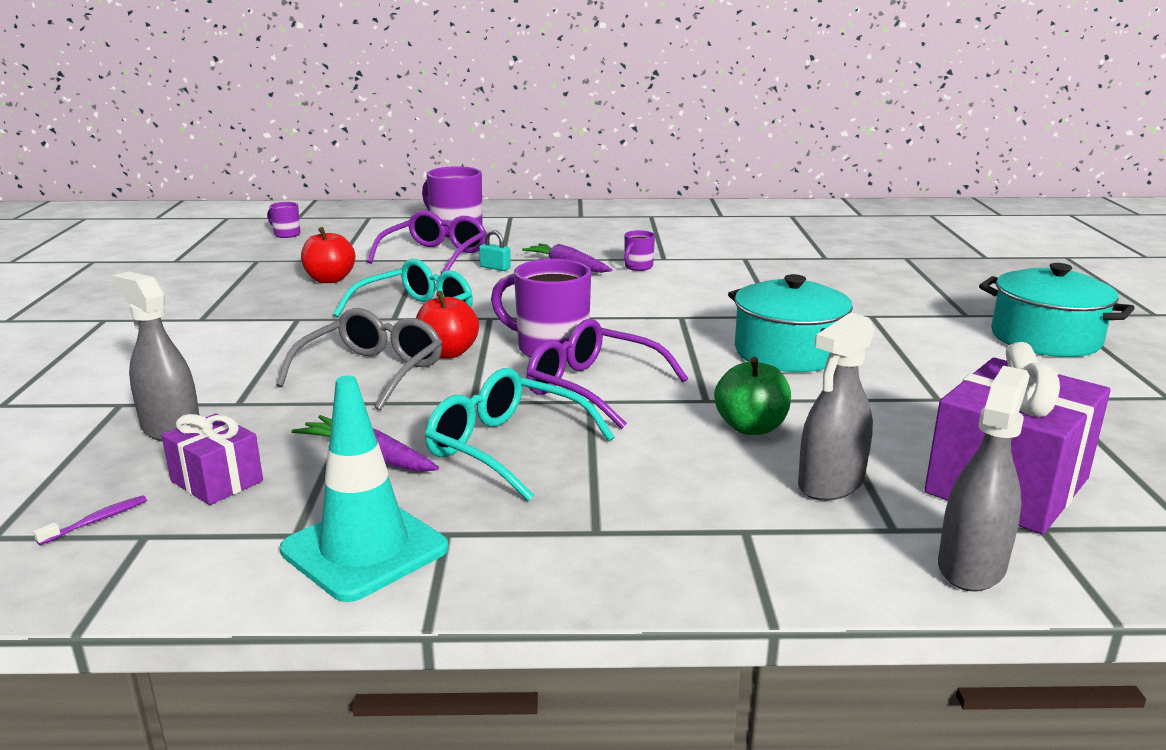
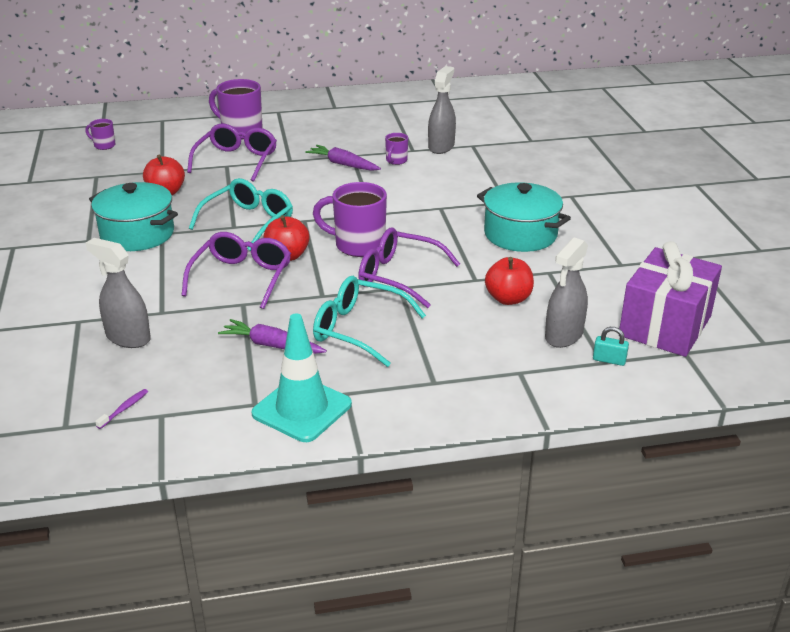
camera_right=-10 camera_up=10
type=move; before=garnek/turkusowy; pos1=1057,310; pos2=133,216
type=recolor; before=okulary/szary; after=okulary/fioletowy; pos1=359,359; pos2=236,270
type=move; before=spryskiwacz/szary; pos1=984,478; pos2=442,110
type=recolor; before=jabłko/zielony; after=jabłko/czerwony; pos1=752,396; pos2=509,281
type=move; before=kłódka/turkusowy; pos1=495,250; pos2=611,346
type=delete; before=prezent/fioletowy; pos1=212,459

- _Task instructions_
Could you transcribe the records above exactly, leaving out any pictures?

- _Task result_
camera_right=-10 camera_up=10
type=move; before=garnek/turkusowy; pos1=1057,310; pos2=133,216
type=recolor; before=okulary/szary; after=okulary/fioletowy; pos1=359,359; pos2=236,270
type=move; before=spryskiwacz/szary; pos1=984,478; pos2=442,110
type=recolor; before=jabłko/zielony; after=jabłko/czerwony; pos1=752,396; pos2=509,281
type=move; before=kłódka/turkusowy; pos1=495,250; pos2=611,346
type=delete; before=prezent/fioletowy; pos1=212,459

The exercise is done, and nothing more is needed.